Requirement: Aside from the pictures, copy the listing exactly.

==================================================

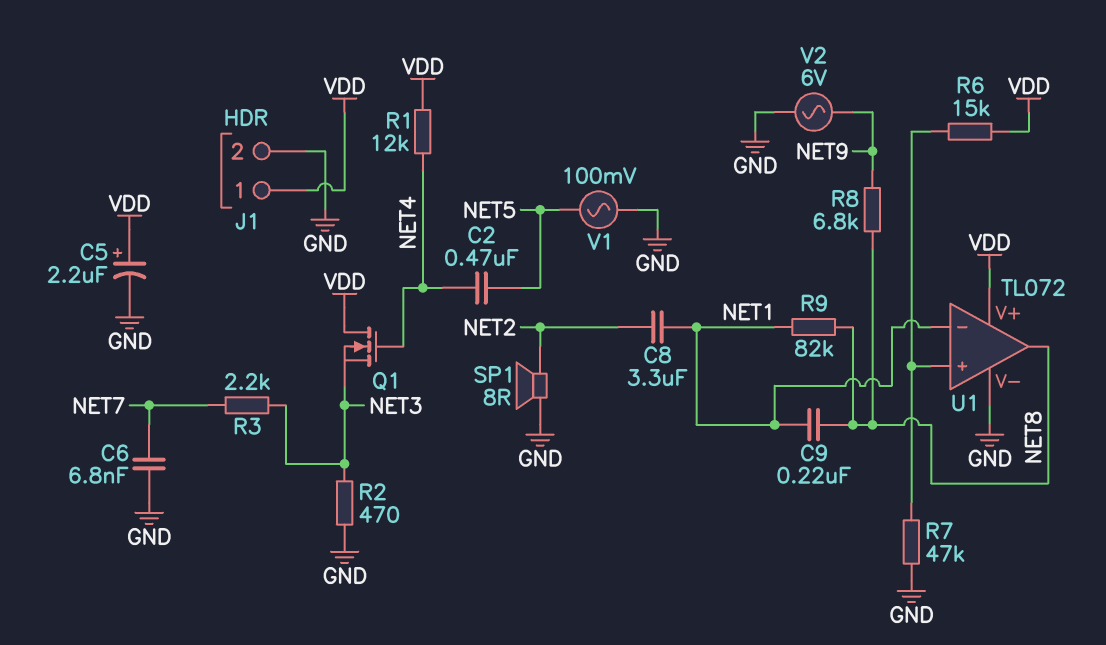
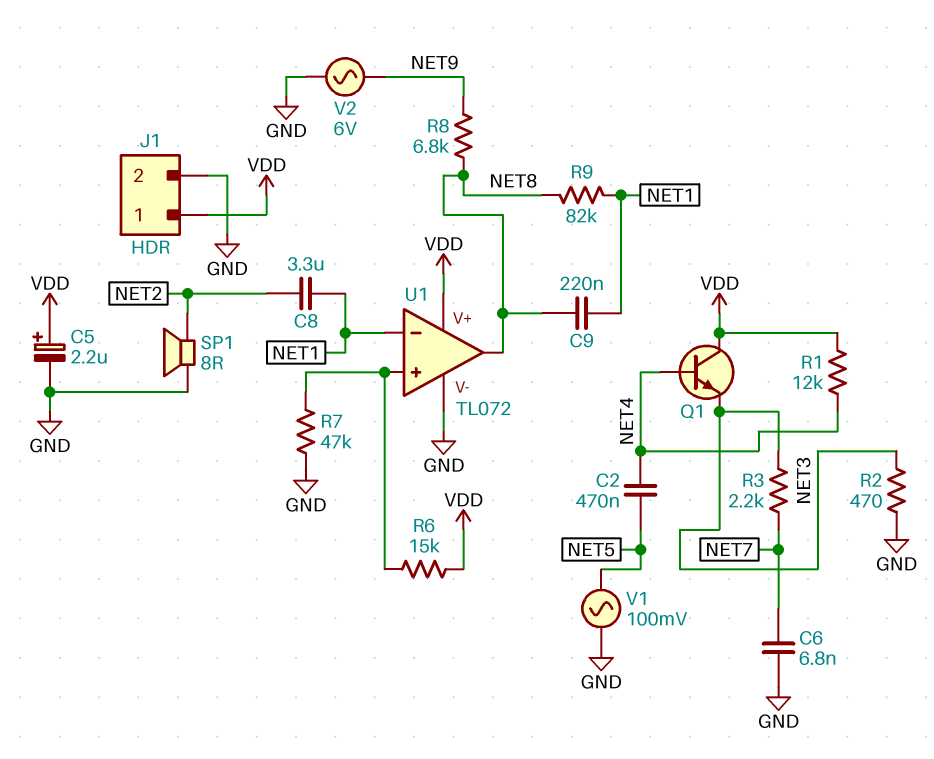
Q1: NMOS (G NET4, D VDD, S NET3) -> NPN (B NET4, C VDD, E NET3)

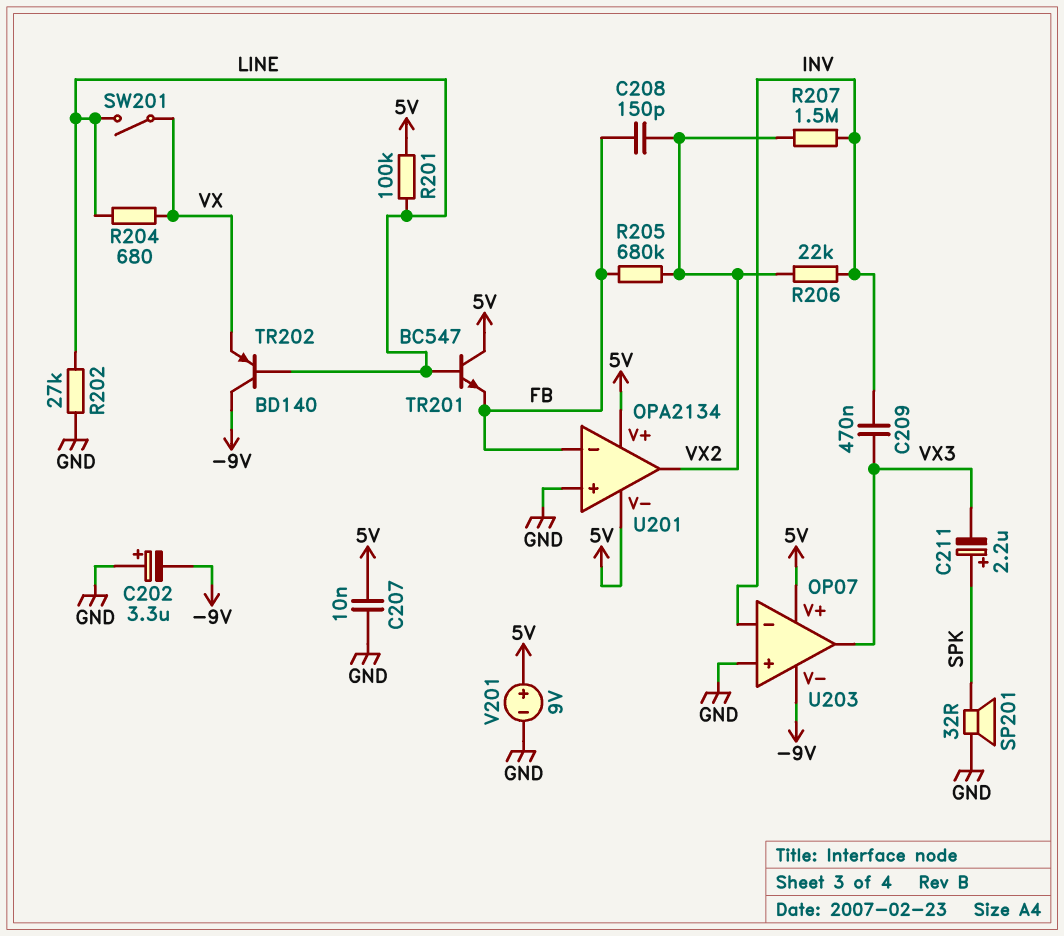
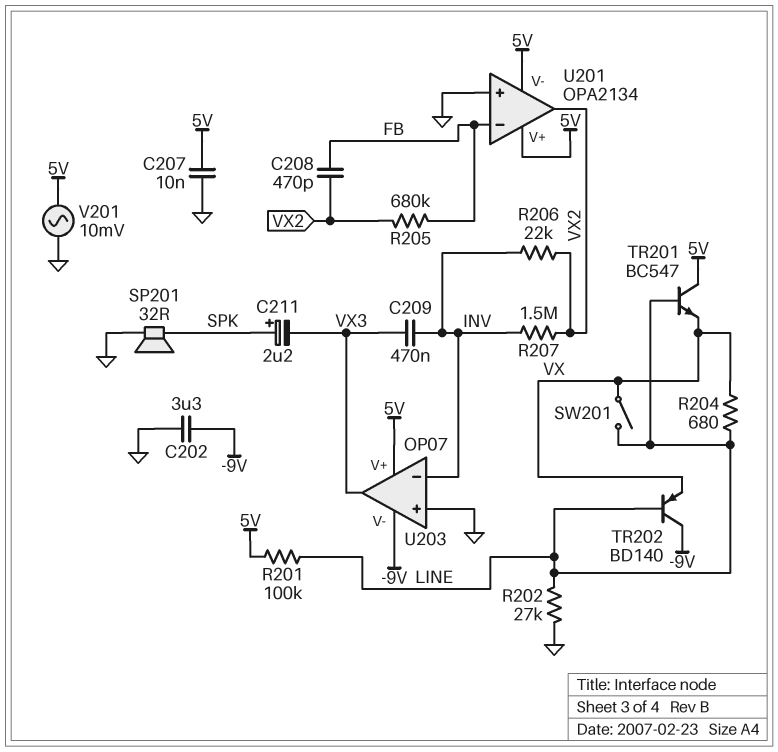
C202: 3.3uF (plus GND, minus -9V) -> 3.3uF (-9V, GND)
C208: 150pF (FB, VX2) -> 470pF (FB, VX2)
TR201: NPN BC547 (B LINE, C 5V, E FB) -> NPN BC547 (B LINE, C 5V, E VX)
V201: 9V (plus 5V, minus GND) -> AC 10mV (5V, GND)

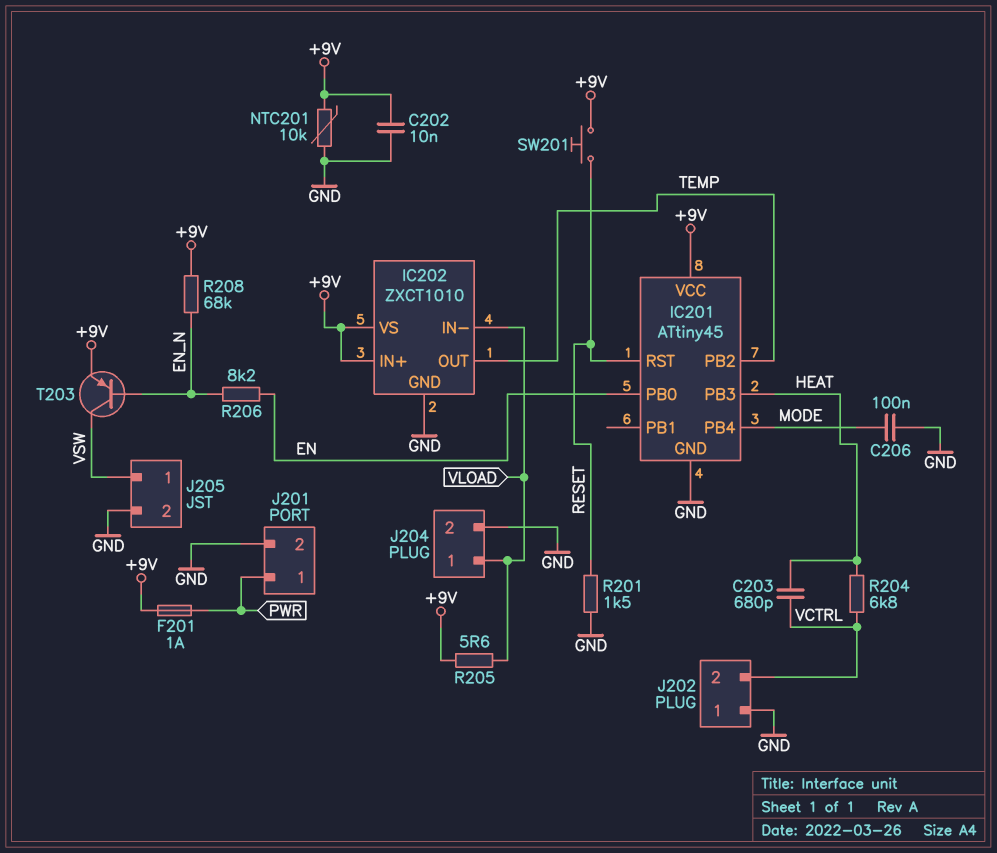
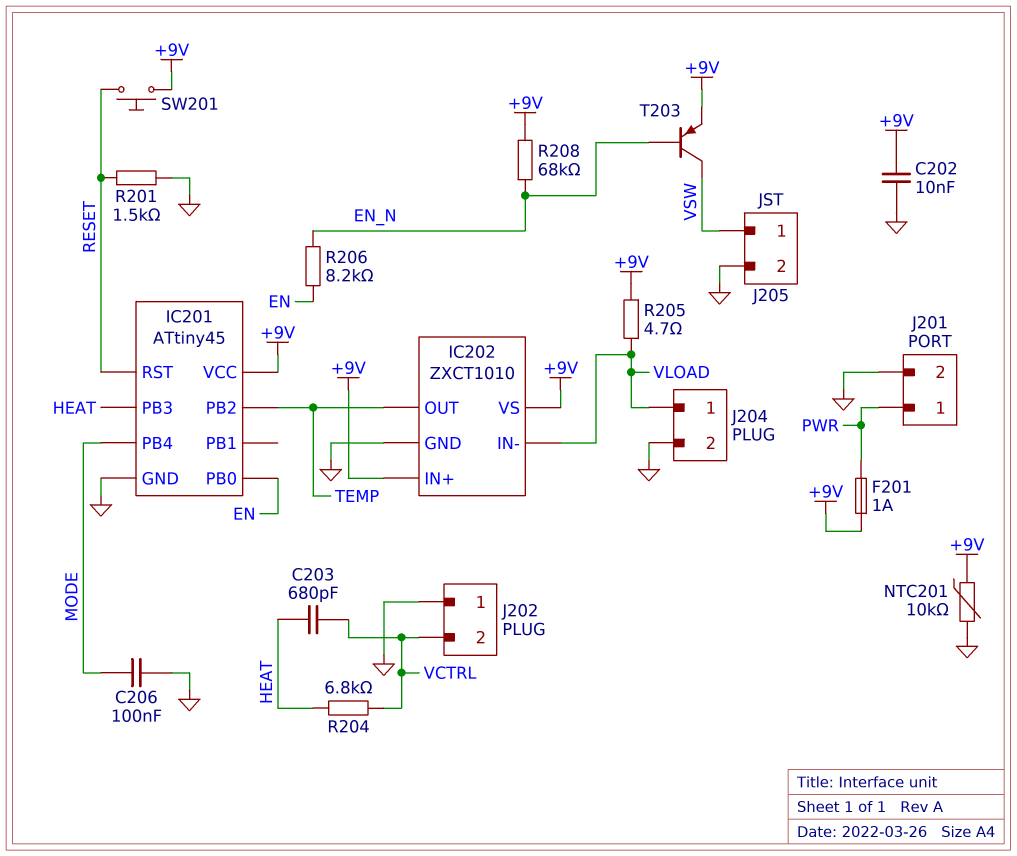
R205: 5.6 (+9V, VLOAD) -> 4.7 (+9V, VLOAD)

==================================================

Response below:
Q1: NMOS (G NET4, D VDD, S NET3) -> NPN (B NET4, C VDD, E NET3)

C202: 3.3uF (plus GND, minus -9V) -> 3.3uF (-9V, GND)
C208: 150pF (FB, VX2) -> 470pF (FB, VX2)
TR201: NPN BC547 (B LINE, C 5V, E FB) -> NPN BC547 (B LINE, C 5V, E VX)
V201: 9V (plus 5V, minus GND) -> AC 10mV (5V, GND)

R205: 5.6 (+9V, VLOAD) -> 4.7 (+9V, VLOAD)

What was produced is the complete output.